(DATA TO USE)
______

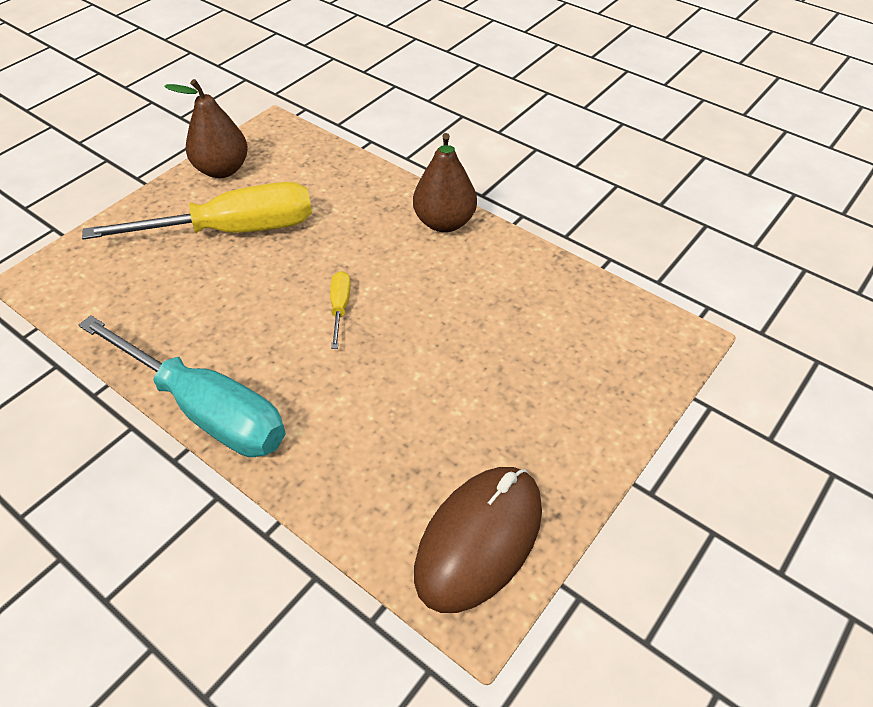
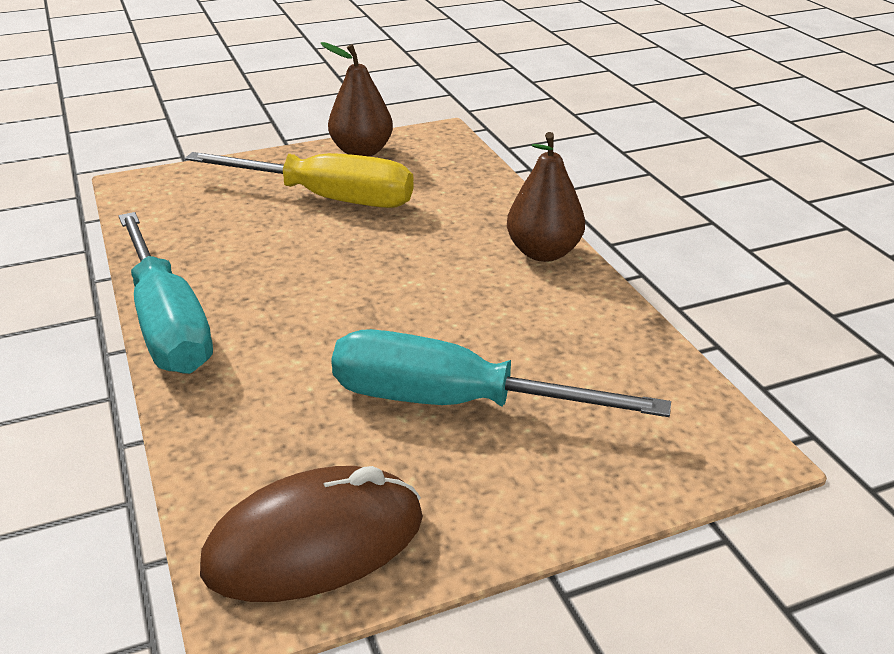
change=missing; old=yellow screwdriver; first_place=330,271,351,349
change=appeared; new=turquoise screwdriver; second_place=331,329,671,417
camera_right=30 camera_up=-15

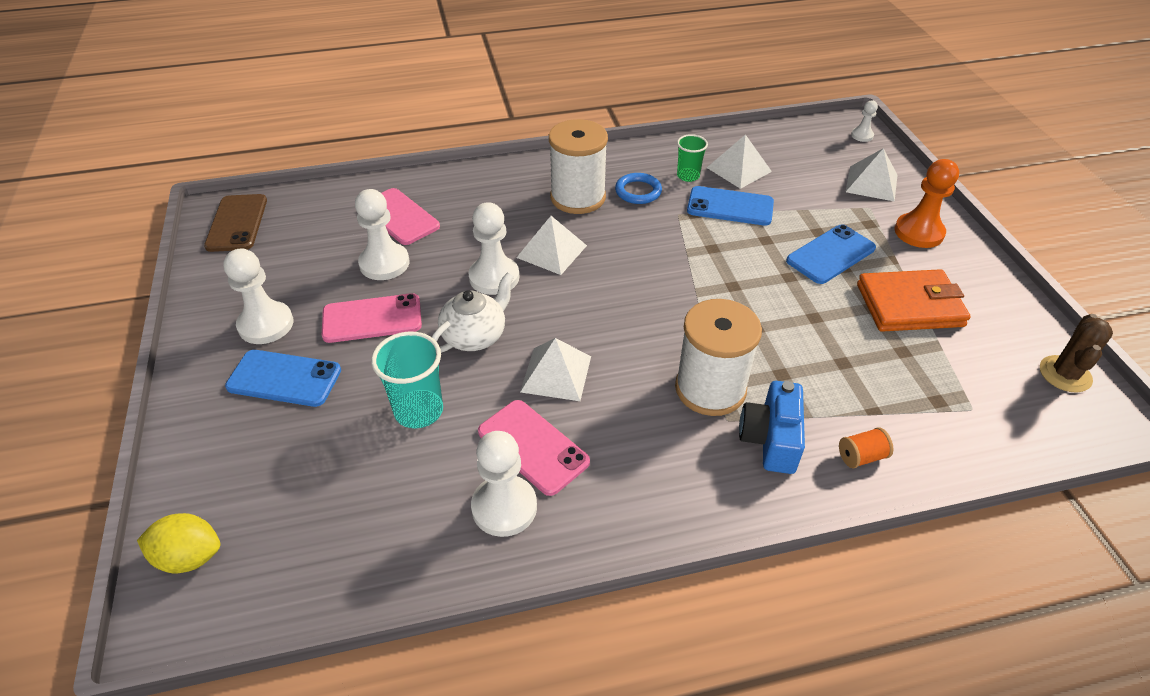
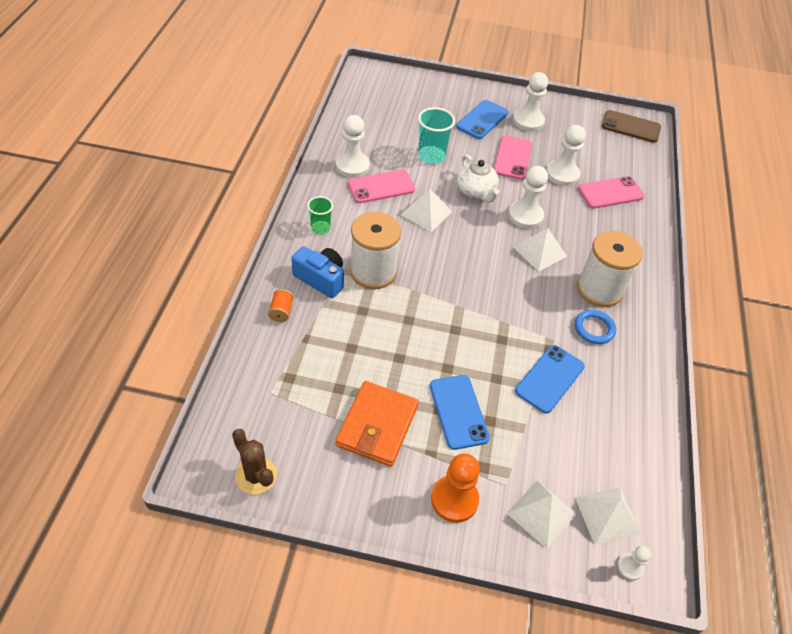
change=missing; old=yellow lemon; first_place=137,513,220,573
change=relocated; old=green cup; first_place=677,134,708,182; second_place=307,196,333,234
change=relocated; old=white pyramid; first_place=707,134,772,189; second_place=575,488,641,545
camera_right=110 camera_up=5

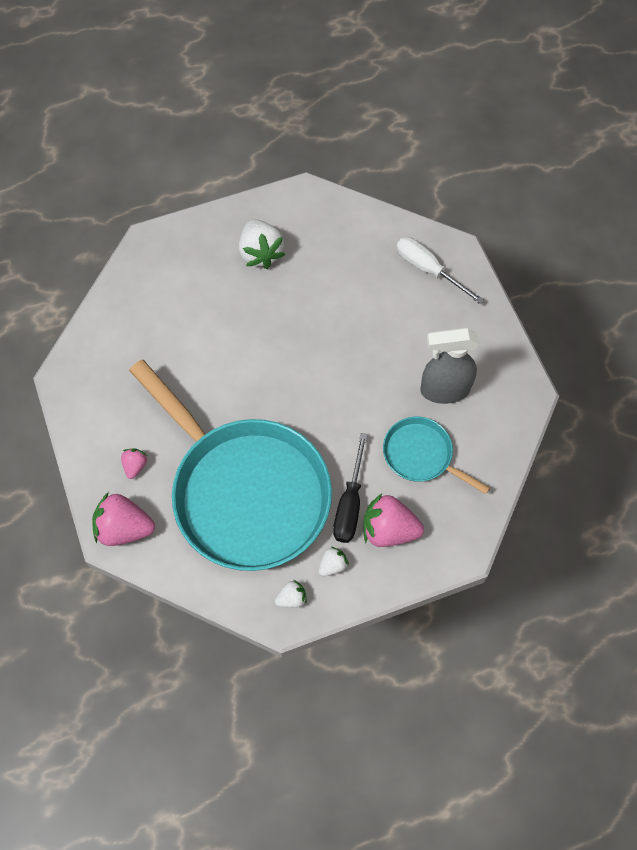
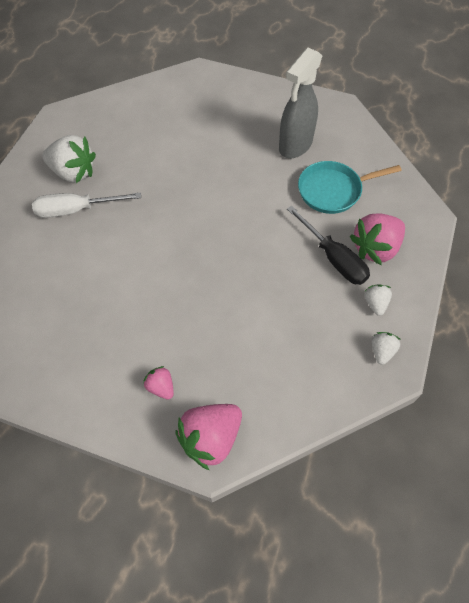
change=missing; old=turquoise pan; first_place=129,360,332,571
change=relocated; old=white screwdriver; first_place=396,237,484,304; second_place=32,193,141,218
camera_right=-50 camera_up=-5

______

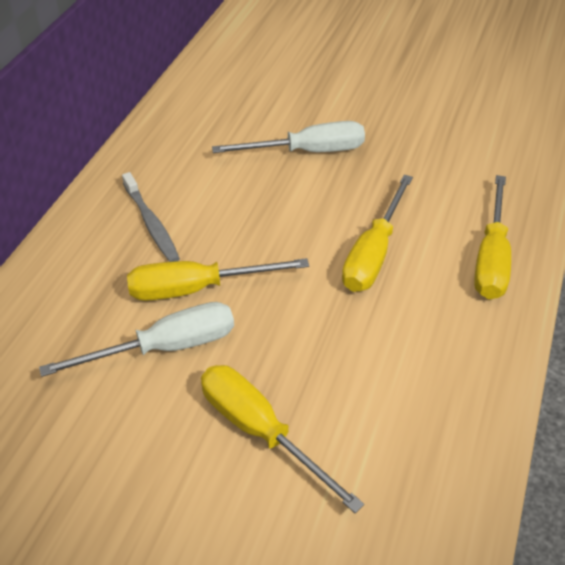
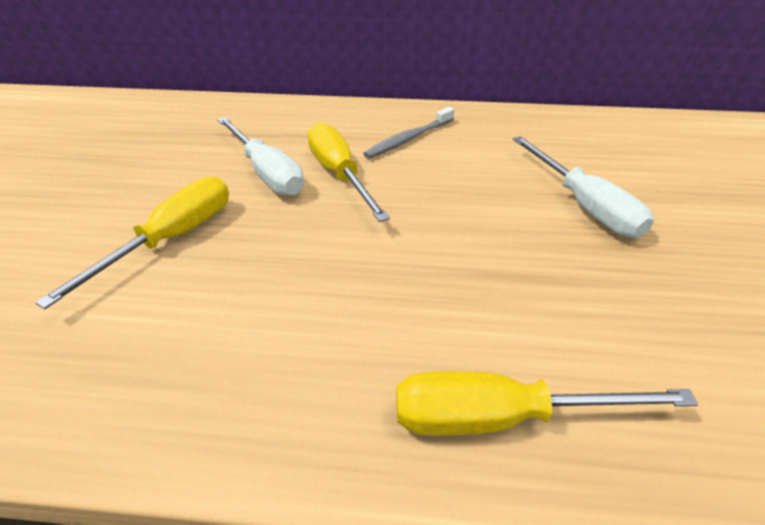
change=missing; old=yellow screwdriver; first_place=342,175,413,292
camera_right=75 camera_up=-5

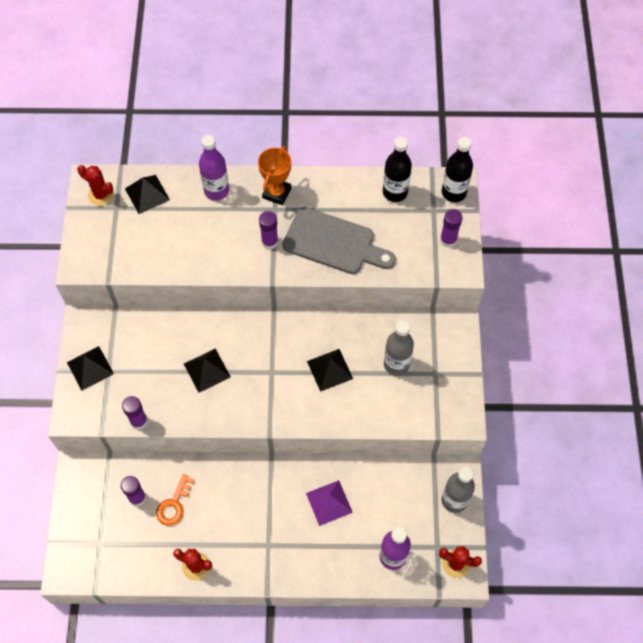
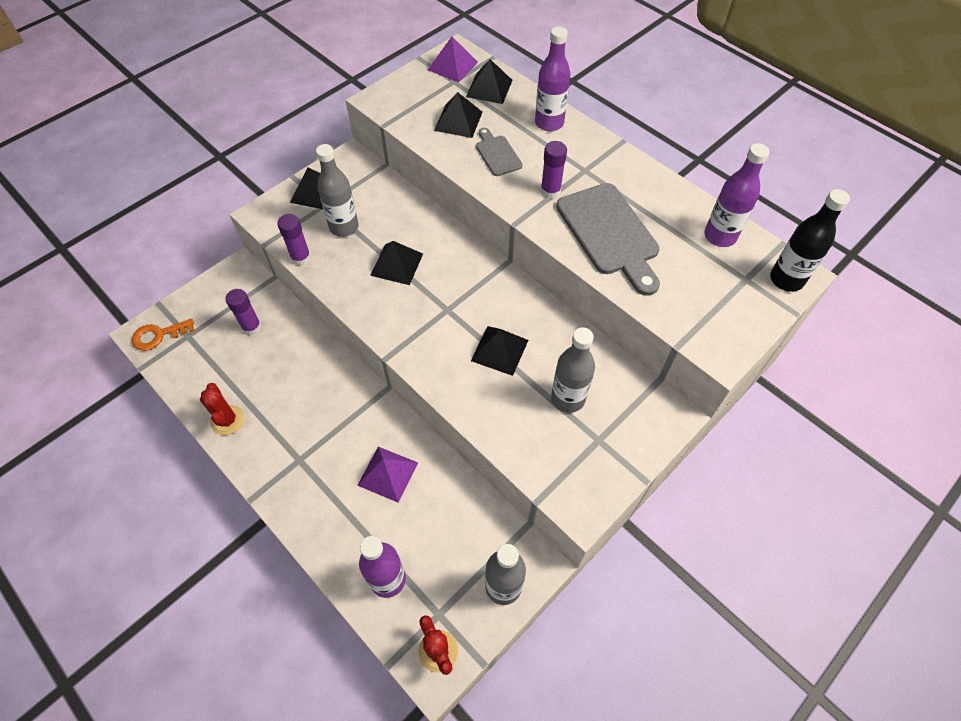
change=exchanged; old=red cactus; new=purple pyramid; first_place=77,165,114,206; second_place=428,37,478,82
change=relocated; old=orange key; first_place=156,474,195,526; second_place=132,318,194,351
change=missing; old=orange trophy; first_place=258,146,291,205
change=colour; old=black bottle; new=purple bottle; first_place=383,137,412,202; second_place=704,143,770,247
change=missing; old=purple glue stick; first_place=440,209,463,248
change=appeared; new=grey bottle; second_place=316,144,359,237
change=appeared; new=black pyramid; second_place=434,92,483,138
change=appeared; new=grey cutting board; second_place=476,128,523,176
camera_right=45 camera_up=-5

______

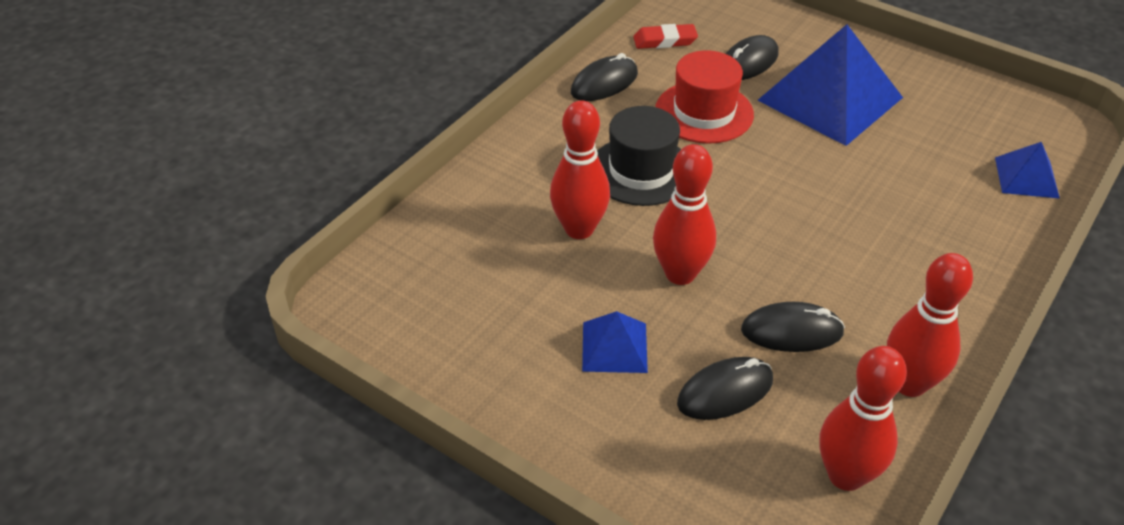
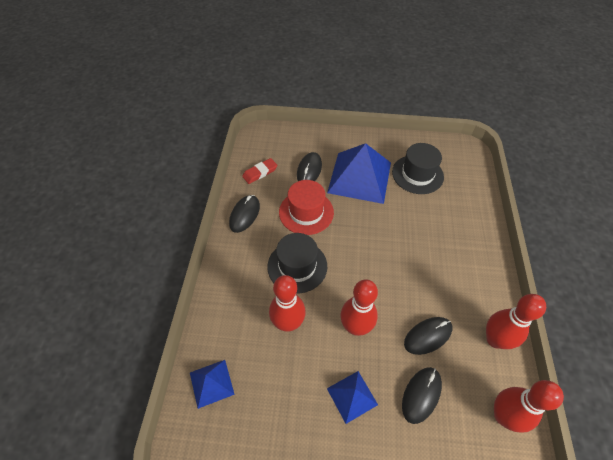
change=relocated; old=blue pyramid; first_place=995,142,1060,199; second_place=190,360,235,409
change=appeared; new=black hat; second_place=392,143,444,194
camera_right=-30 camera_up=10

______

(TASK TO COMPLETE) Only the lines above from the one with "old=yellow screwdriver; first_place=330,271,351,349" up to and including the one with "change=appeared; new=turquoise screwdriver;" should be repeated, exactly as written.

(SOLUTION TO THE PROBLEM)
change=missing; old=yellow screwdriver; first_place=330,271,351,349
change=appeared; new=turquoise screwdriver; second_place=331,329,671,417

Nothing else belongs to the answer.